PROBLEM TO SOLVE — Pull out every line with the word "none" from the entries below.
· · ·
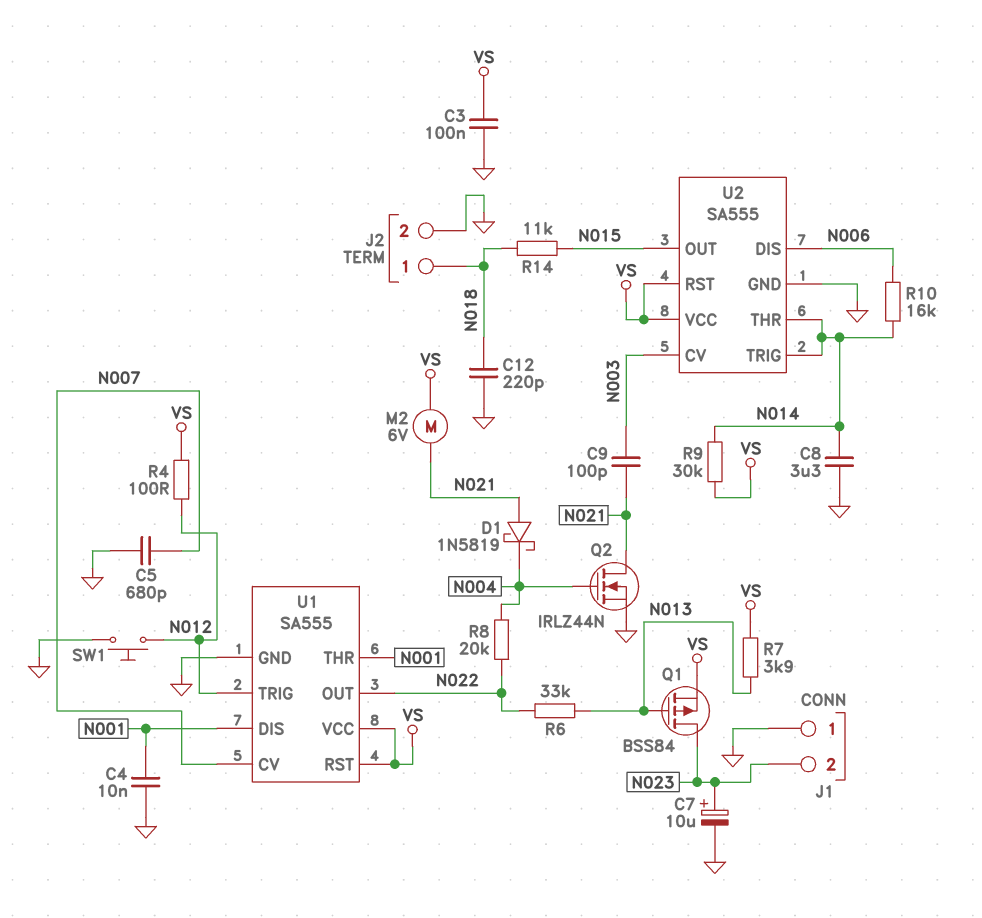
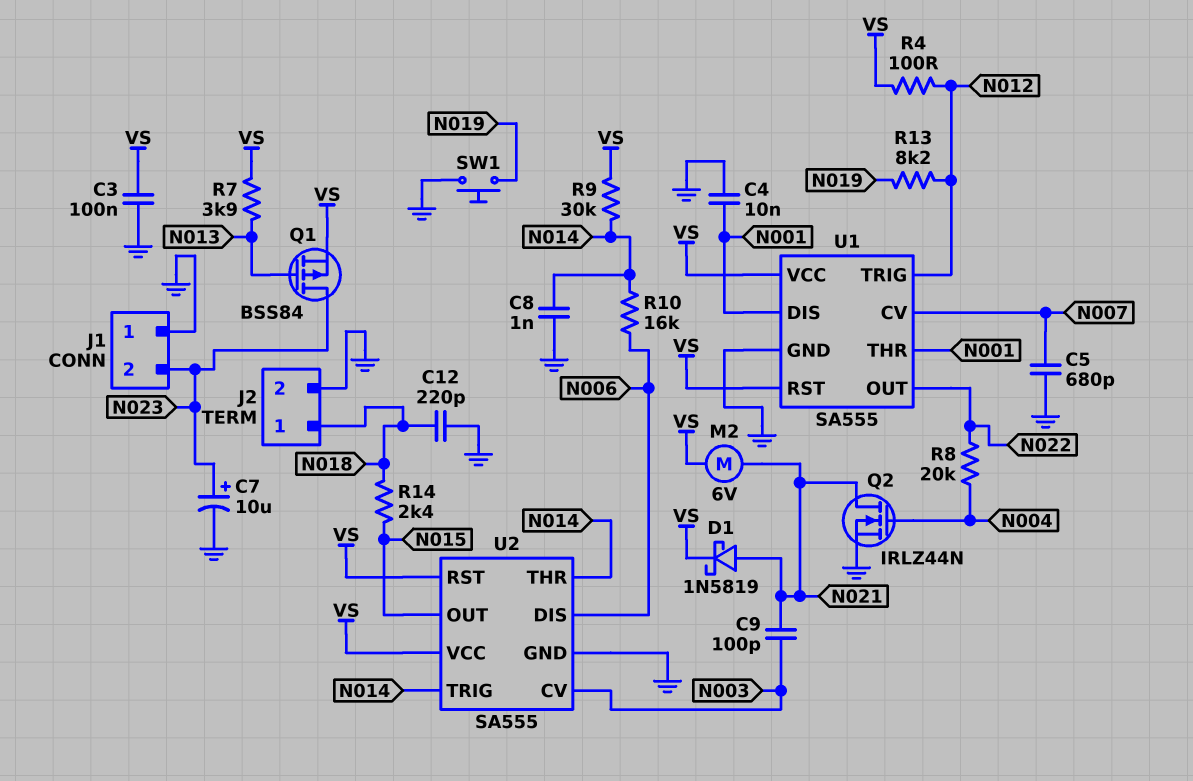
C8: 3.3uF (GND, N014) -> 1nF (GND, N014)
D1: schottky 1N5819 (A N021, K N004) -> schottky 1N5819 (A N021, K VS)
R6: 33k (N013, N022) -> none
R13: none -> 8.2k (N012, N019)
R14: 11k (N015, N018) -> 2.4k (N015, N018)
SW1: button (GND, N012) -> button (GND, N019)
· · ·
ANSWER FOR THE TASK —
R6: 33k (N013, N022) -> none
R13: none -> 8.2k (N012, N019)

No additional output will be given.